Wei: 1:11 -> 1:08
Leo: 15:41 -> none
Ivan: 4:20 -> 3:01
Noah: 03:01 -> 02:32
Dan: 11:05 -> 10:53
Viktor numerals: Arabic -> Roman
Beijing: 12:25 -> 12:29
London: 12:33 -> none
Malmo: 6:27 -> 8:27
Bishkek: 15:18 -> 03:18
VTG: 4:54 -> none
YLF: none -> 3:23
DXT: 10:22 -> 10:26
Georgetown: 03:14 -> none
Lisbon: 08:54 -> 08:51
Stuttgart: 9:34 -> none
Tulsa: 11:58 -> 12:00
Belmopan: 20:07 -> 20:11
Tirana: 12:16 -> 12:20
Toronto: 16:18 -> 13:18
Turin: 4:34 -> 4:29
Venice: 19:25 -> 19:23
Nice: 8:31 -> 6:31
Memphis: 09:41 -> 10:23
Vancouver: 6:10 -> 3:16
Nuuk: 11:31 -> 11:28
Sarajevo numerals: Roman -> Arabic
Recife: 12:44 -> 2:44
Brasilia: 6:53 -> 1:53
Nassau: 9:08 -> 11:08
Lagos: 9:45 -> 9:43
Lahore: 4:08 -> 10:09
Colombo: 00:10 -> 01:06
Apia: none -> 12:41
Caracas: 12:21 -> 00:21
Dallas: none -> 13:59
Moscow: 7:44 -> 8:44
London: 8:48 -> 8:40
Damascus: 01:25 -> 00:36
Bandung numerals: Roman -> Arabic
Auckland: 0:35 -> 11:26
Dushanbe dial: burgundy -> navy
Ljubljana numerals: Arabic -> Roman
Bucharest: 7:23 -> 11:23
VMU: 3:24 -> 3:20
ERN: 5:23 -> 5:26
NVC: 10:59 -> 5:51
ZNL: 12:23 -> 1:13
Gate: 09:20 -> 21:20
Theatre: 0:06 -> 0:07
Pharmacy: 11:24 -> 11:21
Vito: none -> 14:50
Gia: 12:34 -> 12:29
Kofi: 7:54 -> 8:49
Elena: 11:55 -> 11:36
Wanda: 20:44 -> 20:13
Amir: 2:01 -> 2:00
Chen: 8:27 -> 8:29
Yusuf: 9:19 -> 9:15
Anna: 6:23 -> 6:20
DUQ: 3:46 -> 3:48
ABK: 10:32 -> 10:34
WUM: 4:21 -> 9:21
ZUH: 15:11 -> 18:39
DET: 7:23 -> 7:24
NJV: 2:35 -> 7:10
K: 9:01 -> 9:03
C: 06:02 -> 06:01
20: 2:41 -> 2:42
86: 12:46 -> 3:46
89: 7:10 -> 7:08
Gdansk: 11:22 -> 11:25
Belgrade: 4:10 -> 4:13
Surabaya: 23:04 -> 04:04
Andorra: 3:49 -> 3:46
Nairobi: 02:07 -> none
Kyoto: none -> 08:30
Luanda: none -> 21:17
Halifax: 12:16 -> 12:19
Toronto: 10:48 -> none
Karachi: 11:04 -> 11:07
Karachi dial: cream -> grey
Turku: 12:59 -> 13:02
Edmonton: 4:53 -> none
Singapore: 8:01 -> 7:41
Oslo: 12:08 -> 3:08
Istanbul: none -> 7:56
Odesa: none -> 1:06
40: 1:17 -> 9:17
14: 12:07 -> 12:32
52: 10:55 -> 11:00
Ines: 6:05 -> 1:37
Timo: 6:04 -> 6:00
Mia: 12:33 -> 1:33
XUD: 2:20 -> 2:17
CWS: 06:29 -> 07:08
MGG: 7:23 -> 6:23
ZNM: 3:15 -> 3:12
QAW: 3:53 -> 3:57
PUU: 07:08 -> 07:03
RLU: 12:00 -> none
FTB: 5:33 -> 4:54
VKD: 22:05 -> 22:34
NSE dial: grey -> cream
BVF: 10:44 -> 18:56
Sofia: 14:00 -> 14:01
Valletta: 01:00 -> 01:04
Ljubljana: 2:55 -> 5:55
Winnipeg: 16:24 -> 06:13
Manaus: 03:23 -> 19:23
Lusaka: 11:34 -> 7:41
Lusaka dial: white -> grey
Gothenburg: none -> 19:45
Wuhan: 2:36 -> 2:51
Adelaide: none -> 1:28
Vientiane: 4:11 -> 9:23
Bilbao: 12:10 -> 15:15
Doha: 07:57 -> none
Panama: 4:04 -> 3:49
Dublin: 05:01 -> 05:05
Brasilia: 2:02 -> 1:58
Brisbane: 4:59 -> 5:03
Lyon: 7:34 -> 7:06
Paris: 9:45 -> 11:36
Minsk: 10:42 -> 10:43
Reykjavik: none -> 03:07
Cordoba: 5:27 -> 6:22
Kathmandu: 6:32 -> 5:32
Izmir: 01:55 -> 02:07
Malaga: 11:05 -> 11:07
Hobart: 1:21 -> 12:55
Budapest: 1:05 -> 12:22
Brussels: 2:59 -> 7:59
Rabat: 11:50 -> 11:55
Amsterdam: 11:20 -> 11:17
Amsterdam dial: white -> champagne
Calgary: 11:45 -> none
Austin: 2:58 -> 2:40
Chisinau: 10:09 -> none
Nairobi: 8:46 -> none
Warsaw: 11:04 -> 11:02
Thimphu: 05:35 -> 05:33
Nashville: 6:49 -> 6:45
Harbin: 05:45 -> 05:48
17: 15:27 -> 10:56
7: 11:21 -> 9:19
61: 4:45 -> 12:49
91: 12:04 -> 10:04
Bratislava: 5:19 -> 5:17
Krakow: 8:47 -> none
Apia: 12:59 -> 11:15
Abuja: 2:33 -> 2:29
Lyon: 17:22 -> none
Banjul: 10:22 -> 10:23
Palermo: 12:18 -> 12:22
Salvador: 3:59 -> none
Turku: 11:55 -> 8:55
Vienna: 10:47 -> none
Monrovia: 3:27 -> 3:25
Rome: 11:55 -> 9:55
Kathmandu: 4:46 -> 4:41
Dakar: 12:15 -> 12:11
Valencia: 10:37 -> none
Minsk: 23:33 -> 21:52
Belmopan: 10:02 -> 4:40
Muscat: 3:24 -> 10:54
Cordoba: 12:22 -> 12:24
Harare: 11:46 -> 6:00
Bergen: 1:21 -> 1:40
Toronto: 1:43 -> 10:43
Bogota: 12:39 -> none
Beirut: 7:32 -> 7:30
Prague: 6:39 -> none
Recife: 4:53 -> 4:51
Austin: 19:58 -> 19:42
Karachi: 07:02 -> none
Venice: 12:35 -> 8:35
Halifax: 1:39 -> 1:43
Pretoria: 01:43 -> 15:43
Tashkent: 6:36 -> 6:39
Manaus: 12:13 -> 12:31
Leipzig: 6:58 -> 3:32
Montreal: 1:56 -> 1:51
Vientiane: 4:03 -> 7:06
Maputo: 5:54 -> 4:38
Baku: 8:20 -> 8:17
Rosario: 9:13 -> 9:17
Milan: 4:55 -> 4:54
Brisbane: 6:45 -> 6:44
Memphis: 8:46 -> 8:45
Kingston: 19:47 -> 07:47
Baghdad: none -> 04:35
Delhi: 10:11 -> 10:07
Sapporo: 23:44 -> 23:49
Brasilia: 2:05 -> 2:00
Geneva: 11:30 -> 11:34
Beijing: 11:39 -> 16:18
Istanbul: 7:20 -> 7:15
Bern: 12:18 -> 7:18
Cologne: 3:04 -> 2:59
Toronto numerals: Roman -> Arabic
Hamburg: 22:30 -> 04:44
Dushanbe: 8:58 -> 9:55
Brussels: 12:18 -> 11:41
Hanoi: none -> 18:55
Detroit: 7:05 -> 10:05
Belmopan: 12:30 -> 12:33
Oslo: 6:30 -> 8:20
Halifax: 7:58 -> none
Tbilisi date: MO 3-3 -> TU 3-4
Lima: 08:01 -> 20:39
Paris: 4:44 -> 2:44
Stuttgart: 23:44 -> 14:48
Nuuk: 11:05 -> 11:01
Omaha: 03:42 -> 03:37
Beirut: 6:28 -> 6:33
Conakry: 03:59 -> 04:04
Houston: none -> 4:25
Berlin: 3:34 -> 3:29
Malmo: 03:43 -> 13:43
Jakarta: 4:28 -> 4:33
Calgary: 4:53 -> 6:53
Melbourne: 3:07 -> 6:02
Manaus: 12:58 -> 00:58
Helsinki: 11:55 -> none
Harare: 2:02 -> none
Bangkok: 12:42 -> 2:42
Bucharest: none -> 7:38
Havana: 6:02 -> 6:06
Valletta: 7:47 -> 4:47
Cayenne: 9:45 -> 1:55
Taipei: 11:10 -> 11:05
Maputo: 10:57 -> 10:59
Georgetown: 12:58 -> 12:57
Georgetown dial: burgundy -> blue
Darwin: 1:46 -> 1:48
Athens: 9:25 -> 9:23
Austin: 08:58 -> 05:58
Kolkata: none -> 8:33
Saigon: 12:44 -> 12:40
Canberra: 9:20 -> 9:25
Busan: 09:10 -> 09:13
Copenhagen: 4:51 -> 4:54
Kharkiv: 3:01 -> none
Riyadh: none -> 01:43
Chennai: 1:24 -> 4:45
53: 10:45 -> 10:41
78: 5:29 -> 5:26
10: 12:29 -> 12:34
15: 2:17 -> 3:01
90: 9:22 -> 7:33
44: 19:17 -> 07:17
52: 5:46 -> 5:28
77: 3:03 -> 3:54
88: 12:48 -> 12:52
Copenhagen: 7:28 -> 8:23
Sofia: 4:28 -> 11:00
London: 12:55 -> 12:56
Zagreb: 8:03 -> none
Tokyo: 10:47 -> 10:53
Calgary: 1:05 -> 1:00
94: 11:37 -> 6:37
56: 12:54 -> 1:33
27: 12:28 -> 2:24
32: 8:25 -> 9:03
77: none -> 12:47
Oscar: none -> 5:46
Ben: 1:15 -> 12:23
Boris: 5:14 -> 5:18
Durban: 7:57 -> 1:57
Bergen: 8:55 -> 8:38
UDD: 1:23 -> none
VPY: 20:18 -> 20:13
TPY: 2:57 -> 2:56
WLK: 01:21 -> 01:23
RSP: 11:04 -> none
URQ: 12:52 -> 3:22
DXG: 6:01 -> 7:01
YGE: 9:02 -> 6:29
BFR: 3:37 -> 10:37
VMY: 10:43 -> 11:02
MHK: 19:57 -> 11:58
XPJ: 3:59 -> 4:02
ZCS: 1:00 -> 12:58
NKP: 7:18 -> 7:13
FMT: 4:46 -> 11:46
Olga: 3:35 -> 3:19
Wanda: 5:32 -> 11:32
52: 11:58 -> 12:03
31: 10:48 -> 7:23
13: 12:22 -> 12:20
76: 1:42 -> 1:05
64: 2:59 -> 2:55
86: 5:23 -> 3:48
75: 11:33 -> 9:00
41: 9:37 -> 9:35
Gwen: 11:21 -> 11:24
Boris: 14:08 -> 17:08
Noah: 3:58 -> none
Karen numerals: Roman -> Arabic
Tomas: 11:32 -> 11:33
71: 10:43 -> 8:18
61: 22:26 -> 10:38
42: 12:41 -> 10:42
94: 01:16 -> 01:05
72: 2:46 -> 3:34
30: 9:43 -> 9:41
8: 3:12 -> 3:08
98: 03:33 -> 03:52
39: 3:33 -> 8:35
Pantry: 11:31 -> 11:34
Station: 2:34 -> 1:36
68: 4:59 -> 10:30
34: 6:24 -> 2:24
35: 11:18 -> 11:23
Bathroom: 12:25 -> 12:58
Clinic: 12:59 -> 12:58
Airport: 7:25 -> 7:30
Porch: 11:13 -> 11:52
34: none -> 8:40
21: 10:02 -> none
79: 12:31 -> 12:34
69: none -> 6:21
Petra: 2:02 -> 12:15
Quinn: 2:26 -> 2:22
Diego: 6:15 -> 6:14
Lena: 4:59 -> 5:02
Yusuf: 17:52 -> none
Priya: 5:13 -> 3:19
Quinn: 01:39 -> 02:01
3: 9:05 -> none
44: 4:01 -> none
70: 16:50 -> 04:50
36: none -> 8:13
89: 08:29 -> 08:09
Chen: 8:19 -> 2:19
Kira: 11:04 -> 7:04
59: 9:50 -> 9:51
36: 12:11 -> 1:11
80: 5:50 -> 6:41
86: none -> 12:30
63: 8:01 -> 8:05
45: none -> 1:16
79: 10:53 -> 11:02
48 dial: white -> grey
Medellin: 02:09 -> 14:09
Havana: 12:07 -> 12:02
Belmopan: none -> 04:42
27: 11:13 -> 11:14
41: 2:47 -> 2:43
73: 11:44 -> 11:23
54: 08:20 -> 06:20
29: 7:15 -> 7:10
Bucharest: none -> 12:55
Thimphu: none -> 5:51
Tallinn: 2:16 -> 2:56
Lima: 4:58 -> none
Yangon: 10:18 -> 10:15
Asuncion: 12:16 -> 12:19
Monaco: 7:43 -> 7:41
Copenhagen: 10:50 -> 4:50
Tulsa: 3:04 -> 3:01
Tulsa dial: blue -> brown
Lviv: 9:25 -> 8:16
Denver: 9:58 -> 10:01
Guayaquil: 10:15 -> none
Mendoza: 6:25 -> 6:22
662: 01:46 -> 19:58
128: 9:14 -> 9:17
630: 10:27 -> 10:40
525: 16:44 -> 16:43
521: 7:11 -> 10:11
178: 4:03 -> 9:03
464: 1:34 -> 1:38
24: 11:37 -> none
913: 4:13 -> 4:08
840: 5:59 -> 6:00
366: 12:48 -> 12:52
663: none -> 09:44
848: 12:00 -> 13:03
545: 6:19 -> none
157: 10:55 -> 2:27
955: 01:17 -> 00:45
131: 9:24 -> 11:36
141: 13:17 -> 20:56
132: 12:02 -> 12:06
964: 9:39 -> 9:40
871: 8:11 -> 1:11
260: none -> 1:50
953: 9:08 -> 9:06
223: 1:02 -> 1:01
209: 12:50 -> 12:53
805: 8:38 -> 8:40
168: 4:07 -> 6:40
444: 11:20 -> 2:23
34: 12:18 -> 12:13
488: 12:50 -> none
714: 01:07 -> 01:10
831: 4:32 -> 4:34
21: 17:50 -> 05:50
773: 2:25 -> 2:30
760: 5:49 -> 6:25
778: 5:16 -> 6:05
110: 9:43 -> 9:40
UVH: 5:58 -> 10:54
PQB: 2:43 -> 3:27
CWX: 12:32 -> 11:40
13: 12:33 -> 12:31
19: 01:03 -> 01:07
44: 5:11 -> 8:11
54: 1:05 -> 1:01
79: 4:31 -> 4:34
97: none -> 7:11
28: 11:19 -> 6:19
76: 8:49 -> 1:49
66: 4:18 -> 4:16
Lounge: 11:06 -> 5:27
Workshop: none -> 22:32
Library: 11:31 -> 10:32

═══

Instruções do exercício —
Reescreva como tabela Markdown as linhas desde o início dos itens até a linha que contém "Valletta: 01:00 -> 01:04", ambas as extremidades incluídas. Use as colunas Posição, com o número de ordem de cada linha, e Conteúdo, com o texto da linha, omitindo as linhas em branco.

Resposta da tarefa —
| Posição | Conteúdo |
|---|---|
| 1 | Wei: 1:11 -> 1:08 |
| 2 | Leo: 15:41 -> none |
| 3 | Ivan: 4:20 -> 3:01 |
| 4 | Noah: 03:01 -> 02:32 |
| 5 | Dan: 11:05 -> 10:53 |
| 6 | Viktor numerals: Arabic -> Roman |
| 7 | Beijing: 12:25 -> 12:29 |
| 8 | London: 12:33 -> none |
| 9 | Malmo: 6:27 -> 8:27 |
| 10 | Bishkek: 15:18 -> 03:18 |
| 11 | VTG: 4:54 -> none |
| 12 | YLF: none -> 3:23 |
| 13 | DXT: 10:22 -> 10:26 |
| 14 | Georgetown: 03:14 -> none |
| 15 | Lisbon: 08:54 -> 08:51 |
| 16 | Stuttgart: 9:34 -> none |
| 17 | Tulsa: 11:58 -> 12:00 |
| 18 | Belmopan: 20:07 -> 20:11 |
| 19 | Tirana: 12:16 -> 12:20 |
| 20 | Toronto: 16:18 -> 13:18 |
| 21 | Turin: 4:34 -> 4:29 |
| 22 | Venice: 19:25 -> 19:23 |
| 23 | Nice: 8:31 -> 6:31 |
| 24 | Memphis: 09:41 -> 10:23 |
| 25 | Vancouver: 6:10 -> 3:16 |
| 26 | Nuuk: 11:31 -> 11:28 |
| 27 | Sarajevo numerals: Roman -> Arabic |
| 28 | Recife: 12:44 -> 2:44 |
| 29 | Brasilia: 6:53 -> 1:53 |
| 30 | Nassau: 9:08 -> 11:08 |
| 31 | Lagos: 9:45 -> 9:43 |
| 32 | Lahore: 4:08 -> 10:09 |
| 33 | Colombo: 00:10 -> 01:06 |
| 34 | Apia: none -> 12:41 |
| 35 | Caracas: 12:21 -> 00:21 |
| 36 | Dallas: none -> 13:59 |
| 37 | Moscow: 7:44 -> 8:44 |
| 38 | London: 8:48 -> 8:40 |
| 39 | Damascus: 01:25 -> 00:36 |
| 40 | Bandung numerals: Roman -> Arabic |
| 41 | Auckland: 0:35 -> 11:26 |
| 42 | Dushanbe dial: burgundy -> navy |
| 43 | Ljubljana numerals: Arabic -> Roman |
| 44 | Bucharest: 7:23 -> 11:23 |
| 45 | VMU: 3:24 -> 3:20 |
| 46 | ERN: 5:23 -> 5:26 |
| 47 | NVC: 10:59 -> 5:51 |
| 48 | ZNL: 12:23 -> 1:13 |
| 49 | Gate: 09:20 -> 21:20 |
| 50 | Theatre: 0:06 -> 0:07 |
| 51 | Pharmacy: 11:24 -> 11:21 |
| 52 | Vito: none -> 14:50 |
| 53 | Gia: 12:34 -> 12:29 |
| 54 | Kofi: 7:54 -> 8:49 |
| 55 | Elena: 11:55 -> 11:36 |
| 56 | Wanda: 20:44 -> 20:13 |
| 57 | Amir: 2:01 -> 2:00 |
| 58 | Chen: 8:27 -> 8:29 |
| 59 | Yusuf: 9:19 -> 9:15 |
| 60 | Anna: 6:23 -> 6:20 |
| 61 | DUQ: 3:46 -> 3:48 |
| 62 | ABK: 10:32 -> 10:34 |
| 63 | WUM: 4:21 -> 9:21 |
| 64 | ZUH: 15:11 -> 18:39 |
| 65 | DET: 7:23 -> 7:24 |
| 66 | NJV: 2:35 -> 7:10 |
| 67 | K: 9:01 -> 9:03 |
| 68 | C: 06:02 -> 06:01 |
| 69 | 20: 2:41 -> 2:42 |
| 70 | 86: 12:46 -> 3:46 |
| 71 | 89: 7:10 -> 7:08 |
| 72 | Gdansk: 11:22 -> 11:25 |
| 73 | Belgrade: 4:10 -> 4:13 |
| 74 | Surabaya: 23:04 -> 04:04 |
| 75 | Andorra: 3:49 -> 3:46 |
| 76 | Nairobi: 02:07 -> none |
| 77 | Kyoto: none -> 08:30 |
| 78 | Luanda: none -> 21:17 |
| 79 | Halifax: 12:16 -> 12:19 |
| 80 | Toronto: 10:48 -> none |
| 81 | Karachi: 11:04 -> 11:07 |
| 82 | Karachi dial: cream -> grey |
| 83 | Turku: 12:59 -> 13:02 |
| 84 | Edmonton: 4:53 -> none |
| 85 | Singapore: 8:01 -> 7:41 |
| 86 | Oslo: 12:08 -> 3:08 |
| 87 | Istanbul: none -> 7:56 |
| 88 | Odesa: none -> 1:06 |
| 89 | 40: 1:17 -> 9:17 |
| 90 | 14: 12:07 -> 12:32 |
| 91 | 52: 10:55 -> 11:00 |
| 92 | Ines: 6:05 -> 1:37 |
| 93 | Timo: 6:04 -> 6:00 |
| 94 | Mia: 12:33 -> 1:33 |
| 95 | XUD: 2:20 -> 2:17 |
| 96 | CWS: 06:29 -> 07:08 |
| 97 | MGG: 7:23 -> 6:23 |
| 98 | ZNM: 3:15 -> 3:12 |
| 99 | QAW: 3:53 -> 3:57 |
| 100 | PUU: 07:08 -> 07:03 |
| 101 | RLU: 12:00 -> none |
| 102 | FTB: 5:33 -> 4:54 |
| 103 | VKD: 22:05 -> 22:34 |
| 104 | NSE dial: grey -> cream |
| 105 | BVF: 10:44 -> 18:56 |
| 106 | Sofia: 14:00 -> 14:01 |
| 107 | Valletta: 01:00 -> 01:04 |